[Collected data]
=== Section Start ===

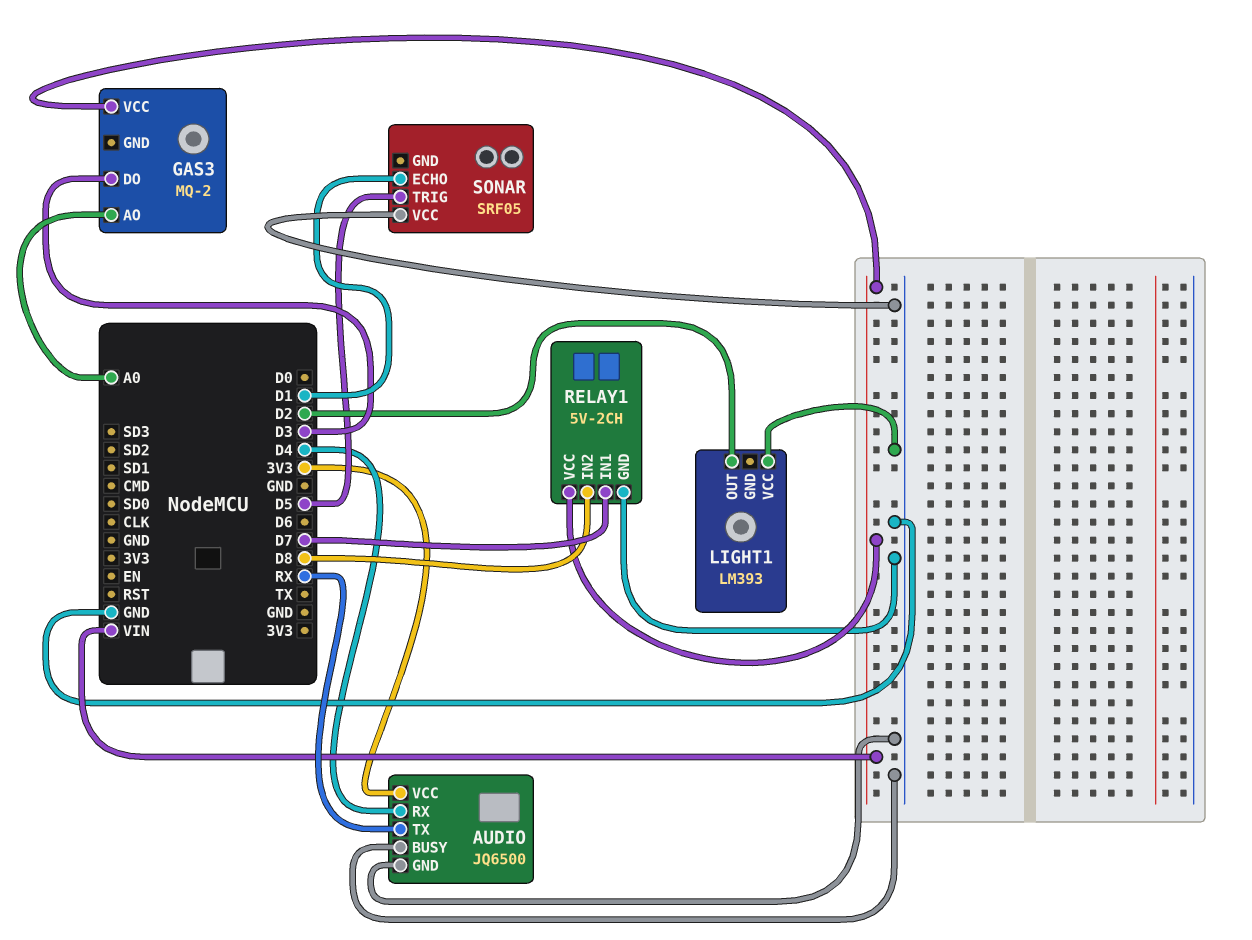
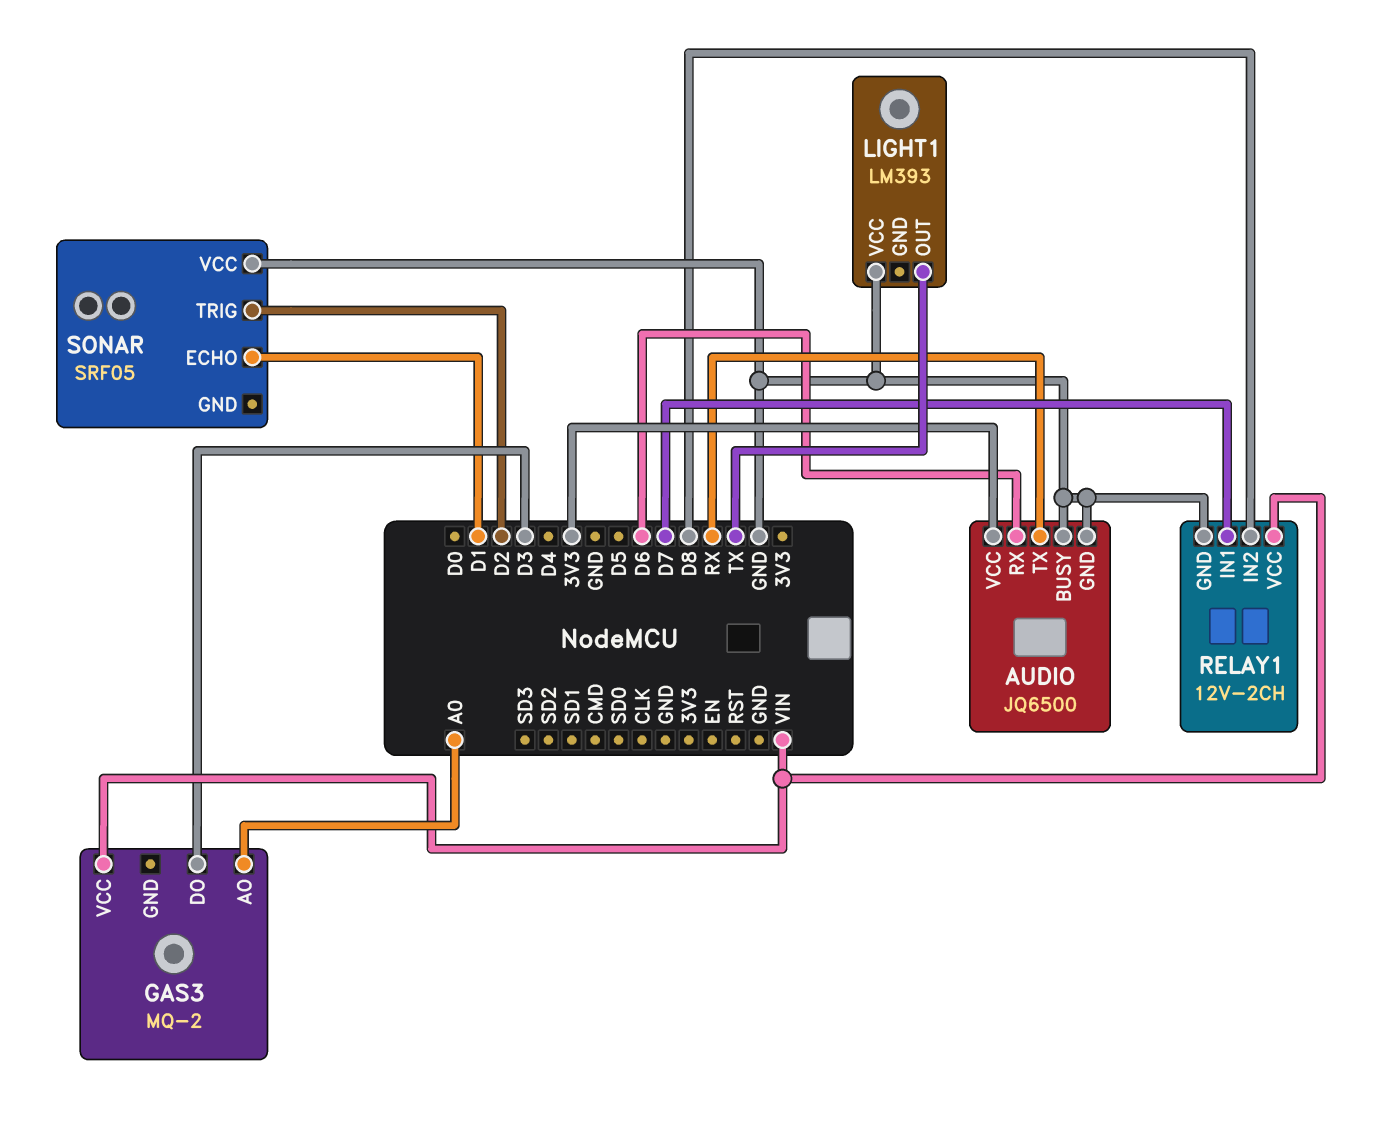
AUDIO pin RX: D4 -> D6
LIGHT1 pin OUT: D2 -> TX
RELAY1: 5V-2CH -> 12V-2CH
SONAR pin TRIG: D5 -> D2

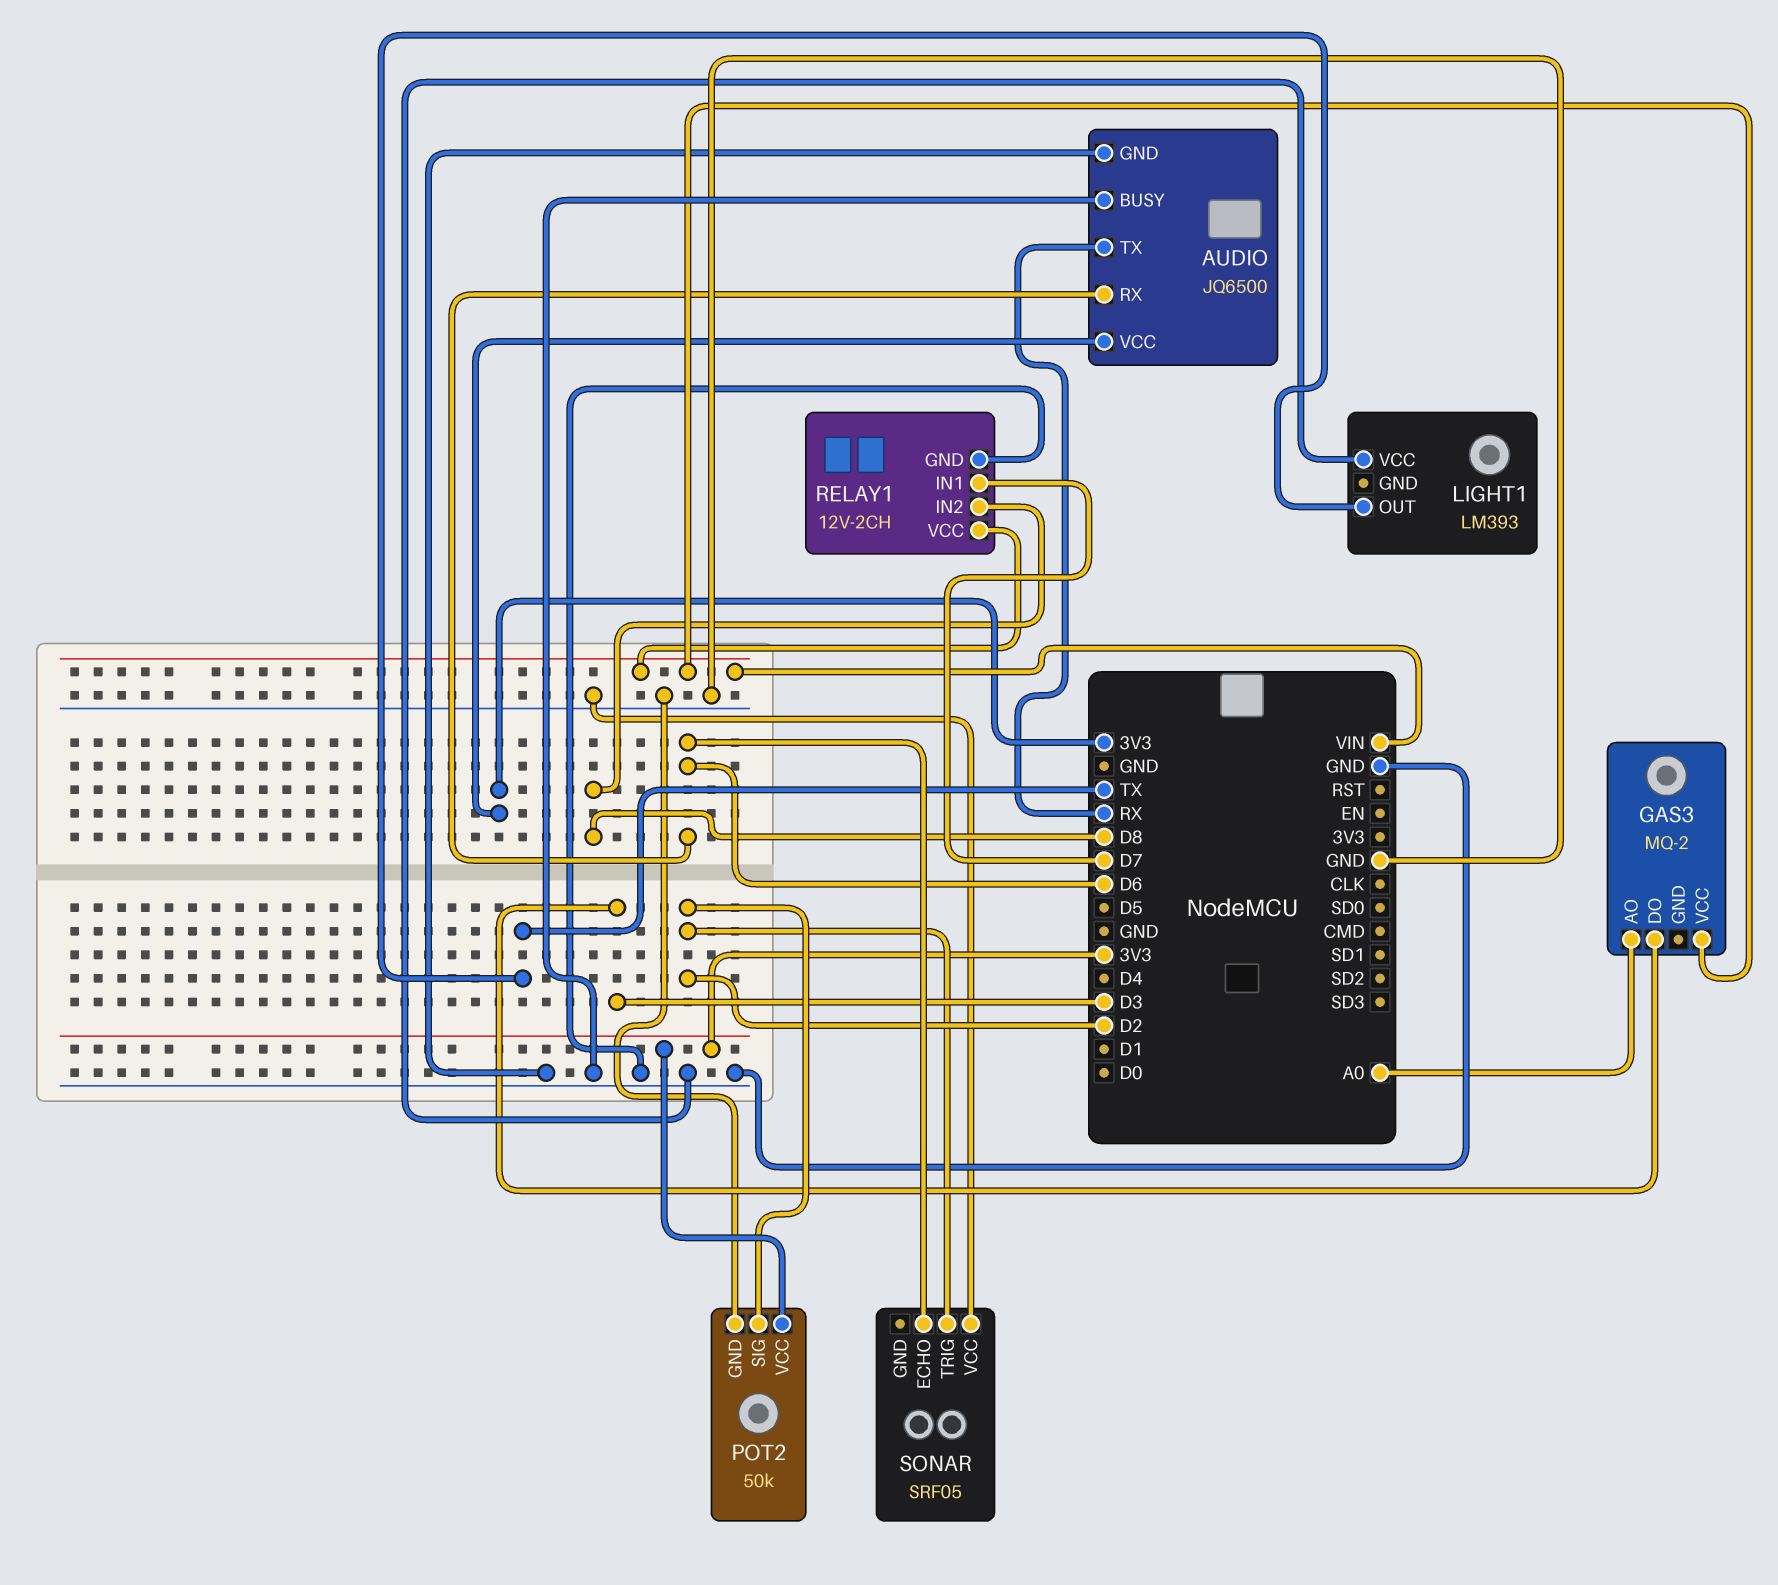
POT2: none -> 50k
POT2 pin GND: none -> GND
POT2 pin SIG: none -> D2
POT2 pin VCC: none -> 3V3
SONAR pin ECHO: D1 -> D6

=== Section End ===

Task brief ▸ Looking back at the data above, tally each line that includes the word "none", then answer with the total alone.

Reply to the task ▸ 4